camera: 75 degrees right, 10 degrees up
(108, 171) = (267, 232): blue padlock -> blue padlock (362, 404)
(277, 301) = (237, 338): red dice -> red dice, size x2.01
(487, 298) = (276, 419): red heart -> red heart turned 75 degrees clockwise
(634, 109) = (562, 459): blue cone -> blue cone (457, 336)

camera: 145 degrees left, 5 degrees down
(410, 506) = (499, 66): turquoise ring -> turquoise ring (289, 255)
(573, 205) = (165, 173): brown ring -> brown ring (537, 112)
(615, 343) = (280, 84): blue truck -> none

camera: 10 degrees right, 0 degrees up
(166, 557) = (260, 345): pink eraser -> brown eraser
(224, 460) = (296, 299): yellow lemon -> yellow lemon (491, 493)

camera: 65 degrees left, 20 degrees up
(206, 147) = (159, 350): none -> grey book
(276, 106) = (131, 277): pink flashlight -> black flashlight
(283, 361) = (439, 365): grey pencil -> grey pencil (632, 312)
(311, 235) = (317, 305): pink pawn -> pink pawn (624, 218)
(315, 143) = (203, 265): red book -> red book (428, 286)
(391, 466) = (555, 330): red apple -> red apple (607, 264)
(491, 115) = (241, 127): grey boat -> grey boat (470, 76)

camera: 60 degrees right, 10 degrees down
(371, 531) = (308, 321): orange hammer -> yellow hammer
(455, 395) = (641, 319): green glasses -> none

::::::::::

The answer should be one number, the count of lines in the data that include the string "yellow".

● Task solution
2